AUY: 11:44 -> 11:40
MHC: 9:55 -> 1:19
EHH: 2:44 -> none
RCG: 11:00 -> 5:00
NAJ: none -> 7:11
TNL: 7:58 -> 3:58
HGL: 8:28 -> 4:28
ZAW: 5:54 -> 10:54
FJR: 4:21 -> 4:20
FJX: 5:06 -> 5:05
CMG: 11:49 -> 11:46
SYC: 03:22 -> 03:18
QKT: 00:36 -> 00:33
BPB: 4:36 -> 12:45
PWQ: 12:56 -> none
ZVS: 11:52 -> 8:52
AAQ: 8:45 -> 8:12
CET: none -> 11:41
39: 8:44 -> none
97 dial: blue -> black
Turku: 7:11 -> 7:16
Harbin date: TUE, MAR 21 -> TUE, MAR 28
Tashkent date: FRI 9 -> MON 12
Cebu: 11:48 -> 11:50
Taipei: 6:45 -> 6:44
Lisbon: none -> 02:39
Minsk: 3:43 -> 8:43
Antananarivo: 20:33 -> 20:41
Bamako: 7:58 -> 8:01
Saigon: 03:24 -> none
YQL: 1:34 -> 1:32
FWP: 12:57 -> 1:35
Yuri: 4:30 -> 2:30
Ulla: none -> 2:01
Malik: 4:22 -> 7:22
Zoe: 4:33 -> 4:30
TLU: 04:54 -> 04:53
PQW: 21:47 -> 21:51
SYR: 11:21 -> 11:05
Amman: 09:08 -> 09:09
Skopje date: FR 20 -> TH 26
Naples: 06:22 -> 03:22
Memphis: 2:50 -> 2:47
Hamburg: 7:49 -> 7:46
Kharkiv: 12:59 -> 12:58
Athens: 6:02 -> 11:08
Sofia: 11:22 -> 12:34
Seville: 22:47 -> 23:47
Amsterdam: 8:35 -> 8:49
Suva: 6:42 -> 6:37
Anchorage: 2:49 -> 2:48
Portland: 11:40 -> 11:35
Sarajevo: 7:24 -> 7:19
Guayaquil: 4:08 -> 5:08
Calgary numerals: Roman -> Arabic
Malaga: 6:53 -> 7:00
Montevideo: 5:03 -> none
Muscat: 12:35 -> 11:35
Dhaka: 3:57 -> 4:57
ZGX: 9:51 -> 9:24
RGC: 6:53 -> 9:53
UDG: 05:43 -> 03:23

::::::

Render the lines above as a Markdown table with the columns No. and Line, giving each line its row number and leaving out any blank lines.

_Response to this task_
| No. | Line |
|---|---|
| 1 | AUY: 11:44 -> 11:40 |
| 2 | MHC: 9:55 -> 1:19 |
| 3 | EHH: 2:44 -> none |
| 4 | RCG: 11:00 -> 5:00 |
| 5 | NAJ: none -> 7:11 |
| 6 | TNL: 7:58 -> 3:58 |
| 7 | HGL: 8:28 -> 4:28 |
| 8 | ZAW: 5:54 -> 10:54 |
| 9 | FJR: 4:21 -> 4:20 |
| 10 | FJX: 5:06 -> 5:05 |
| 11 | CMG: 11:49 -> 11:46 |
| 12 | SYC: 03:22 -> 03:18 |
| 13 | QKT: 00:36 -> 00:33 |
| 14 | BPB: 4:36 -> 12:45 |
| 15 | PWQ: 12:56 -> none |
| 16 | ZVS: 11:52 -> 8:52 |
| 17 | AAQ: 8:45 -> 8:12 |
| 18 | CET: none -> 11:41 |
| 19 | 39: 8:44 -> none |
| 20 | 97 dial: blue -> black |
| 21 | Turku: 7:11 -> 7:16 |
| 22 | Harbin date: TUE, MAR 21 -> TUE, MAR 28 |
| 23 | Tashkent date: FRI 9 -> MON 12 |
| 24 | Cebu: 11:48 -> 11:50 |
| 25 | Taipei: 6:45 -> 6:44 |
| 26 | Lisbon: none -> 02:39 |
| 27 | Minsk: 3:43 -> 8:43 |
| 28 | Antananarivo: 20:33 -> 20:41 |
| 29 | Bamako: 7:58 -> 8:01 |
| 30 | Saigon: 03:24 -> none |
| 31 | YQL: 1:34 -> 1:32 |
| 32 | FWP: 12:57 -> 1:35 |
| 33 | Yuri: 4:30 -> 2:30 |
| 34 | Ulla: none -> 2:01 |
| 35 | Malik: 4:22 -> 7:22 |
| 36 | Zoe: 4:33 -> 4:30 |
| 37 | TLU: 04:54 -> 04:53 |
| 38 | PQW: 21:47 -> 21:51 |
| 39 | SYR: 11:21 -> 11:05 |
| 40 | Amman: 09:08 -> 09:09 |
| 41 | Skopje date: FR 20 -> TH 26 |
| 42 | Naples: 06:22 -> 03:22 |
| 43 | Memphis: 2:50 -> 2:47 |
| 44 | Hamburg: 7:49 -> 7:46 |
| 45 | Kharkiv: 12:59 -> 12:58 |
| 46 | Athens: 6:02 -> 11:08 |
| 47 | Sofia: 11:22 -> 12:34 |
| 48 | Seville: 22:47 -> 23:47 |
| 49 | Amsterdam: 8:35 -> 8:49 |
| 50 | Suva: 6:42 -> 6:37 |
| 51 | Anchorage: 2:49 -> 2:48 |
| 52 | Portland: 11:40 -> 11:35 |
| 53 | Sarajevo: 7:24 -> 7:19 |
| 54 | Guayaquil: 4:08 -> 5:08 |
| 55 | Calgary numerals: Roman -> Arabic |
| 56 | Malaga: 6:53 -> 7:00 |
| 57 | Montevideo: 5:03 -> none |
| 58 | Muscat: 12:35 -> 11:35 |
| 59 | Dhaka: 3:57 -> 4:57 |
| 60 | ZGX: 9:51 -> 9:24 |
| 61 | RGC: 6:53 -> 9:53 |
| 62 | UDG: 05:43 -> 03:23 |